*Data provided*.
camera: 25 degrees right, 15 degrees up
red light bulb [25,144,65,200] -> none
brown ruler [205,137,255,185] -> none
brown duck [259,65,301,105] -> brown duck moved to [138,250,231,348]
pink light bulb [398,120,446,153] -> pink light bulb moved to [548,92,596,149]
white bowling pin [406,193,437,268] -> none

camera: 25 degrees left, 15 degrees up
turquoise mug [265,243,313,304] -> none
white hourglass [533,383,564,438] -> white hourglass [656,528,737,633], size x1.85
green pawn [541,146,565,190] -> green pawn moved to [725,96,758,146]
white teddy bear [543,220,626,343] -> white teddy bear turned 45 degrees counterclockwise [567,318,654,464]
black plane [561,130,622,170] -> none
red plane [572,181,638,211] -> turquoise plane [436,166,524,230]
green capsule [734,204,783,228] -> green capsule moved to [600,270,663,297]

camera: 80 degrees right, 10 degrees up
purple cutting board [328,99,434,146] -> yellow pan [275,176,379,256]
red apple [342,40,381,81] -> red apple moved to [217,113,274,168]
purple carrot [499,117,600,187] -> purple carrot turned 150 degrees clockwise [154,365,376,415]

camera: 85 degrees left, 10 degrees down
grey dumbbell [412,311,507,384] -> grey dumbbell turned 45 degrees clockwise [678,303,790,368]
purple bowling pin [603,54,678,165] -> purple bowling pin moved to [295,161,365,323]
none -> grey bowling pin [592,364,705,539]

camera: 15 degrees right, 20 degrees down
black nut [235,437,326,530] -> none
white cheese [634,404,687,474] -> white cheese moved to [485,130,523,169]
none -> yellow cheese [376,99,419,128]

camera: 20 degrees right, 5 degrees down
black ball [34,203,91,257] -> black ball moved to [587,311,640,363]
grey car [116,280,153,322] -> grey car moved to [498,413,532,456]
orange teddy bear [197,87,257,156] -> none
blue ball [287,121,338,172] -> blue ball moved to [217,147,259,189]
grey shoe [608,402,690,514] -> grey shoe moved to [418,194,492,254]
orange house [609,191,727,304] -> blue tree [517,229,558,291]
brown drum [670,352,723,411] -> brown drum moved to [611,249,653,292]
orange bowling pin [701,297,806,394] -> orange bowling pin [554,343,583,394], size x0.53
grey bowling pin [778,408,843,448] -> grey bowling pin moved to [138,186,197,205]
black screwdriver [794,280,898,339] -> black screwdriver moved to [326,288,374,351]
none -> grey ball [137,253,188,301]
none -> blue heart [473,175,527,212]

*What you are asked to do*. Set down, exactly as they stand above, the lines starting with the line with "black nut [235,437,326,530] -> none" and going on through the line with "black screwdriver [794,280,898,339]", and no others.

*Solution for this exercise*.
black nut [235,437,326,530] -> none
white cheese [634,404,687,474] -> white cheese moved to [485,130,523,169]
none -> yellow cheese [376,99,419,128]

camera: 20 degrees right, 5 degrees down
black ball [34,203,91,257] -> black ball moved to [587,311,640,363]
grey car [116,280,153,322] -> grey car moved to [498,413,532,456]
orange teddy bear [197,87,257,156] -> none
blue ball [287,121,338,172] -> blue ball moved to [217,147,259,189]
grey shoe [608,402,690,514] -> grey shoe moved to [418,194,492,254]
orange house [609,191,727,304] -> blue tree [517,229,558,291]
brown drum [670,352,723,411] -> brown drum moved to [611,249,653,292]
orange bowling pin [701,297,806,394] -> orange bowling pin [554,343,583,394], size x0.53
grey bowling pin [778,408,843,448] -> grey bowling pin moved to [138,186,197,205]
black screwdriver [794,280,898,339] -> black screwdriver moved to [326,288,374,351]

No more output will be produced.